What the task requires ▸
Each line in the records below, from the one that contains "(596, 315) = (297, 304): none -> pink mouse" to the one that contains "(470, 354) = (536, 375): black", should be reproduced exactly, the first and last included.

Extracted data ▸
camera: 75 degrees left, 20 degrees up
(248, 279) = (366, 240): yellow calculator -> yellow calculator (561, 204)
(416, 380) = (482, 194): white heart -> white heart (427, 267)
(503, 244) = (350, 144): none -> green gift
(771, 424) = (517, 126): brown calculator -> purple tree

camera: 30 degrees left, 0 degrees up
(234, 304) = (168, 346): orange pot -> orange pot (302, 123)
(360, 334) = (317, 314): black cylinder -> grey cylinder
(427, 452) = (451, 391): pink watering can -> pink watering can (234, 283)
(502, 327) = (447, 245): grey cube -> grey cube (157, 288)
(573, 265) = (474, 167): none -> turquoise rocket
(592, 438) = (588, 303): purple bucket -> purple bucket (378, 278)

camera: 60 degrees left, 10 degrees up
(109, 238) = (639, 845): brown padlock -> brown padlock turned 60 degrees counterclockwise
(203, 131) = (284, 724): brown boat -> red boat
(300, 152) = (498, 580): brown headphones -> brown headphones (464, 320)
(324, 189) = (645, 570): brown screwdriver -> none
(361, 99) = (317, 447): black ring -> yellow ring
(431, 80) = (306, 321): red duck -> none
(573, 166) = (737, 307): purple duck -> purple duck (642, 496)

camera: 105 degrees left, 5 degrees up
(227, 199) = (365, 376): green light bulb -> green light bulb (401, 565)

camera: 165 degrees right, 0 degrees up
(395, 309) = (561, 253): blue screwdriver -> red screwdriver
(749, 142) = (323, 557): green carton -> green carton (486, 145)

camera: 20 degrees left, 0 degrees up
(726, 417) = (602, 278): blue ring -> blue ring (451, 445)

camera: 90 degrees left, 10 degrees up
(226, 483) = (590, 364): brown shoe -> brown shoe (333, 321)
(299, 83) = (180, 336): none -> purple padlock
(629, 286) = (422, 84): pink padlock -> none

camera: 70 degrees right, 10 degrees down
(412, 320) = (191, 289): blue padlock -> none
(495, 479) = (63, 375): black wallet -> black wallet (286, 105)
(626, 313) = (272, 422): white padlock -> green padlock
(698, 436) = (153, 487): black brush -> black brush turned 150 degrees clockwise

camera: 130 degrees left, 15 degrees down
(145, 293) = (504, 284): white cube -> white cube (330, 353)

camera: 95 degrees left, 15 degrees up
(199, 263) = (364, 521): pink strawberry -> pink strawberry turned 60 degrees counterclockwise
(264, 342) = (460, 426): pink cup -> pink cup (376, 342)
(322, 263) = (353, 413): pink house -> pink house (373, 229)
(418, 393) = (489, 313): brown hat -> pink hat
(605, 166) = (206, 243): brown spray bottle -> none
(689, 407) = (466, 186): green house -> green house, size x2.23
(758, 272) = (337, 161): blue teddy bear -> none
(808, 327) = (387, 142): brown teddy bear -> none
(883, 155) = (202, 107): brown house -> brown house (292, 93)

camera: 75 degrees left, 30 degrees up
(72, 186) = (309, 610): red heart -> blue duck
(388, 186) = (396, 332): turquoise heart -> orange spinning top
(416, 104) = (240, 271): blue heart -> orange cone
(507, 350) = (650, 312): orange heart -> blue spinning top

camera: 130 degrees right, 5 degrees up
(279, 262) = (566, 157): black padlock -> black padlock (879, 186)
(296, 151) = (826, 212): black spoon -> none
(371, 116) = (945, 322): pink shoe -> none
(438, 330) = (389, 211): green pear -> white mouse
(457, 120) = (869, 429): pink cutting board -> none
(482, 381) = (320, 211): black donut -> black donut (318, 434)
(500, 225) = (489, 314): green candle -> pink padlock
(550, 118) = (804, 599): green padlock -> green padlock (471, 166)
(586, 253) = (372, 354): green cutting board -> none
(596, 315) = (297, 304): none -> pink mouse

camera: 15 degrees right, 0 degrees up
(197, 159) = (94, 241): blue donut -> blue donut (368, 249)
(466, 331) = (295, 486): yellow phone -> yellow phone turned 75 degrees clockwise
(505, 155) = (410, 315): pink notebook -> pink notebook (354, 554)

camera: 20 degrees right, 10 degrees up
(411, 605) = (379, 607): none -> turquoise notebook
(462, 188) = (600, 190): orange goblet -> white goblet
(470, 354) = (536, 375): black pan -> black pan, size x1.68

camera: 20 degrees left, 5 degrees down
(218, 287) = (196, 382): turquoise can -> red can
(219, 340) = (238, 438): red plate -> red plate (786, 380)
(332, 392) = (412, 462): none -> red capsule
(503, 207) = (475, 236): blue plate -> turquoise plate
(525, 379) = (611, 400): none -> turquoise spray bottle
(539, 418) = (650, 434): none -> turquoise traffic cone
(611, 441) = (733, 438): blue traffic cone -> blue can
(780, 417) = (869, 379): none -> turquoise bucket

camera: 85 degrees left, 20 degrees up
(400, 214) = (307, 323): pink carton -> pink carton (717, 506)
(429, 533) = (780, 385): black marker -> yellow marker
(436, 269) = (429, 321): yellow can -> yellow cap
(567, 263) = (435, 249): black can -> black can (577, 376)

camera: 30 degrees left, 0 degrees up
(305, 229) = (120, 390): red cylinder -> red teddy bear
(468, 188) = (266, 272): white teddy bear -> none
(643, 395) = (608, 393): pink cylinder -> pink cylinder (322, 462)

Your solution ▸
(596, 315) = (297, 304): none -> pink mouse

camera: 15 degrees right, 0 degrees up
(197, 159) = (94, 241): blue donut -> blue donut (368, 249)
(466, 331) = (295, 486): yellow phone -> yellow phone turned 75 degrees clockwise
(505, 155) = (410, 315): pink notebook -> pink notebook (354, 554)

camera: 20 degrees right, 10 degrees up
(411, 605) = (379, 607): none -> turquoise notebook
(462, 188) = (600, 190): orange goblet -> white goblet
(470, 354) = (536, 375): black pan -> black pan, size x1.68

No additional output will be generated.